◆ TASK REQUIREMENTS
Copy the lines starting at the one containing "Tunis dial: white -> grey" and ending at the last line, changing "dial" to "face" and leaving everything else unchanged. Leave the pictures out of your answer.

++++ SUPPLIED DATA ++++

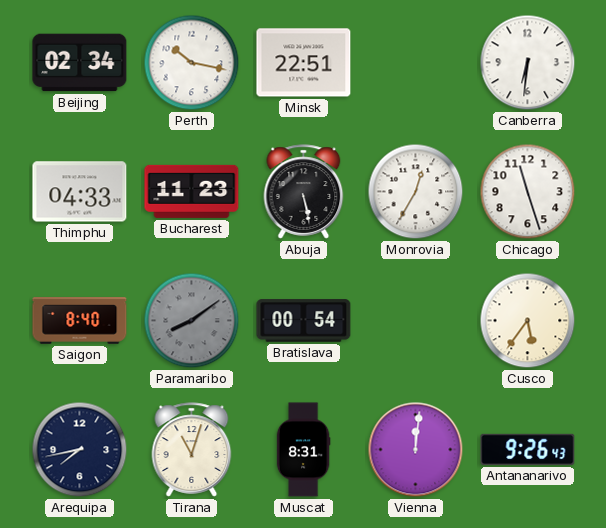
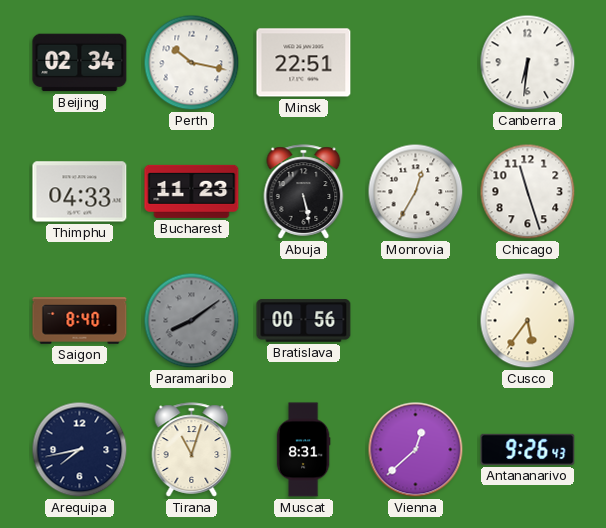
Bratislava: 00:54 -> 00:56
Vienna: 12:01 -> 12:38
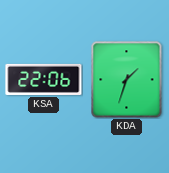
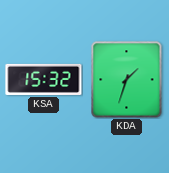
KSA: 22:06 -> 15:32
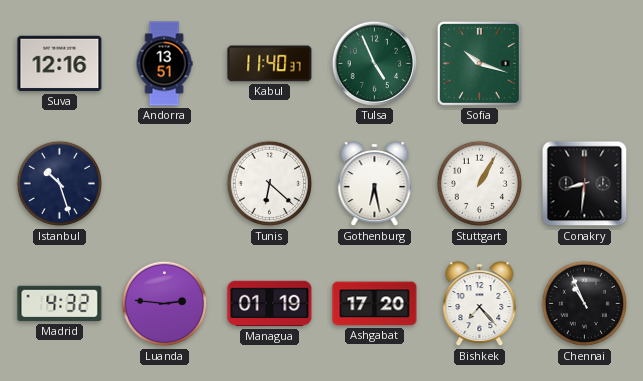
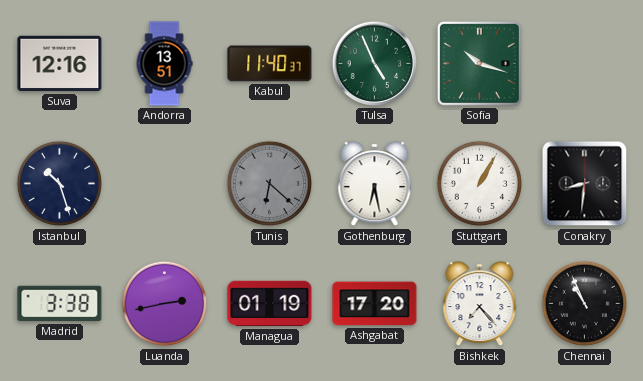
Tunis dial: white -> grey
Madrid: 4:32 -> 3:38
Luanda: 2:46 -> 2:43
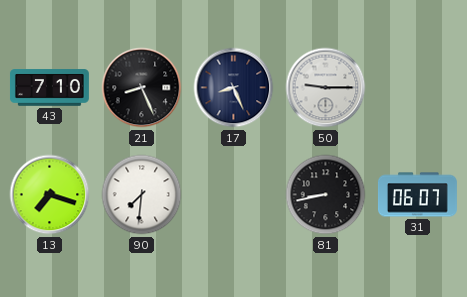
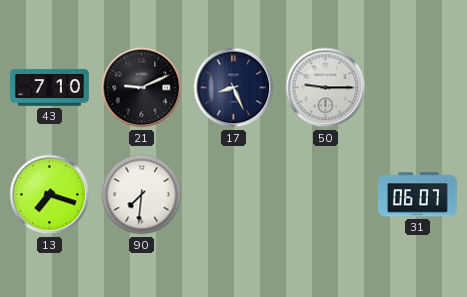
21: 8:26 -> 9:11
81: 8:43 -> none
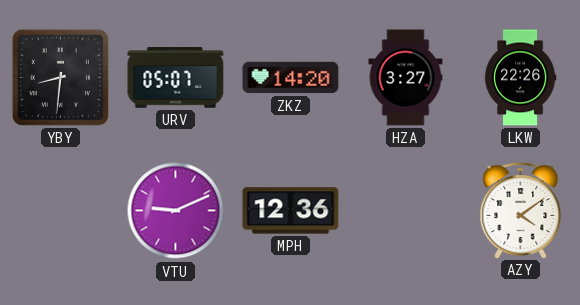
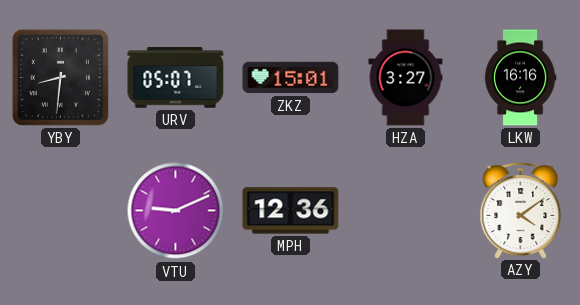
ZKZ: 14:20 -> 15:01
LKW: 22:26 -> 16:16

++++

◆ SOLUTION TO THE EXERCISE
Tunis face: white -> grey
Madrid: 4:32 -> 3:38
Luanda: 2:46 -> 2:43
21: 8:26 -> 9:11
81: 8:43 -> none
ZKZ: 14:20 -> 15:01
LKW: 22:26 -> 16:16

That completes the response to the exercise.